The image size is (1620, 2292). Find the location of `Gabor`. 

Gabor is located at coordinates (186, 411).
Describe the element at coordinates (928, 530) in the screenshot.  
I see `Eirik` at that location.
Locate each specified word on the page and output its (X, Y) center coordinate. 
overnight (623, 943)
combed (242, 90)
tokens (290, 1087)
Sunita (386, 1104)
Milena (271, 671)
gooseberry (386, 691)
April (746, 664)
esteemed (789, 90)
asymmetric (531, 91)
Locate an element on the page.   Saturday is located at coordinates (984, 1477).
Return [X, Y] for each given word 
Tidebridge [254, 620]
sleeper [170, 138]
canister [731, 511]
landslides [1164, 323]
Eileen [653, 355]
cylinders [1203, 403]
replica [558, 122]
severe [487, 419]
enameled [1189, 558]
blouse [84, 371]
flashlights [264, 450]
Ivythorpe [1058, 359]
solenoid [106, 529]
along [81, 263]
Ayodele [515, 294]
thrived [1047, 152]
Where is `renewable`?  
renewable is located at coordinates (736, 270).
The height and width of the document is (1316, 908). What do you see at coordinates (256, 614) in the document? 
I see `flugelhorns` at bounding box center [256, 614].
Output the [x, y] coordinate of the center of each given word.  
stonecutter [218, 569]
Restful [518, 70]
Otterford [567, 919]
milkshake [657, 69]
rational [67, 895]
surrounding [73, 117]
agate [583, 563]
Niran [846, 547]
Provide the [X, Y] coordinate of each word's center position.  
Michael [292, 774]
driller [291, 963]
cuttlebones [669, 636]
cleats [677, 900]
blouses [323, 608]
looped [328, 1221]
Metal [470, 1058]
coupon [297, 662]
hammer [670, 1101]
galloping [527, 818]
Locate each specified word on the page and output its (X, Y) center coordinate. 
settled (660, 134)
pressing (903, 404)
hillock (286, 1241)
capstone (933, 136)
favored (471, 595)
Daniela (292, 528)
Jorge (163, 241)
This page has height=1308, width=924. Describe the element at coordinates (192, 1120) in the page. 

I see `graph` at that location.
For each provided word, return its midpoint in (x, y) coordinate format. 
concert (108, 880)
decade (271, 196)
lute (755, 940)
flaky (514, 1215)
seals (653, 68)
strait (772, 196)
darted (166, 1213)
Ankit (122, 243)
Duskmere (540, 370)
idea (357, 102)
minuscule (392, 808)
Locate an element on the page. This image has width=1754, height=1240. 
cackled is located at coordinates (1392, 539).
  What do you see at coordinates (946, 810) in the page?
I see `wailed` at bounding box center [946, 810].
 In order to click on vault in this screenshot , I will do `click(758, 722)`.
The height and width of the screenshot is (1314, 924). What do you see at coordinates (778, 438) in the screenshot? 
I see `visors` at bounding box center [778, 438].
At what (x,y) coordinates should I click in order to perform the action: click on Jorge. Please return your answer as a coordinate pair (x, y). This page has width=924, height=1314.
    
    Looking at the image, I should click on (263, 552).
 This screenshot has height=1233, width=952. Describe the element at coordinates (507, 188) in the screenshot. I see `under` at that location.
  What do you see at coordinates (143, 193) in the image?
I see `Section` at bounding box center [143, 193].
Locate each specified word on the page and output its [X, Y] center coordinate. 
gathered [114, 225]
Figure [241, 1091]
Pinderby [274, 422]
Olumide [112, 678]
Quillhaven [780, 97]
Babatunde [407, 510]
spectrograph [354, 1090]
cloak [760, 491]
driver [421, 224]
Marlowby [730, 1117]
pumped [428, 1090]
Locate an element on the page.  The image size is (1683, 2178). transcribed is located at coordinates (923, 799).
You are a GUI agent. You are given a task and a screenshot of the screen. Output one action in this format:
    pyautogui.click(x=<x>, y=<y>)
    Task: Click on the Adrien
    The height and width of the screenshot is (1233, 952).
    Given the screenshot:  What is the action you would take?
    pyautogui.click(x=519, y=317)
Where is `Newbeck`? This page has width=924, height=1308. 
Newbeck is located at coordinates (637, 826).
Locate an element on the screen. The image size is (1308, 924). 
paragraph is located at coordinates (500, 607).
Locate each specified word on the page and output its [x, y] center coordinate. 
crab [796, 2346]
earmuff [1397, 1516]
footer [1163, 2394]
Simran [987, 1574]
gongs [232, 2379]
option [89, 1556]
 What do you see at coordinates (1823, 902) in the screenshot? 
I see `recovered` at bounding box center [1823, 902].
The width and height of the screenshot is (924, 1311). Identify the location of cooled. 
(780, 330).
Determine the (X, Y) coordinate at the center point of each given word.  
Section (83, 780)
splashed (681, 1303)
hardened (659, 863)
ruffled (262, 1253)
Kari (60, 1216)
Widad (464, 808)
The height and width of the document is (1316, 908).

○ ○ ○ ○ ○ ○ ○

**The exercise**
Show each line of the rows above that contains the word "size", copying every such line in full.

**Task output**
The image size is (1620, 2292). Find the location of `Gabor`. 
Locate an element on the page.  The image size is (1683, 2178). transcribed is located at coordinates (923, 799).
Locate an element on the screen. The image size is (1308, 924). 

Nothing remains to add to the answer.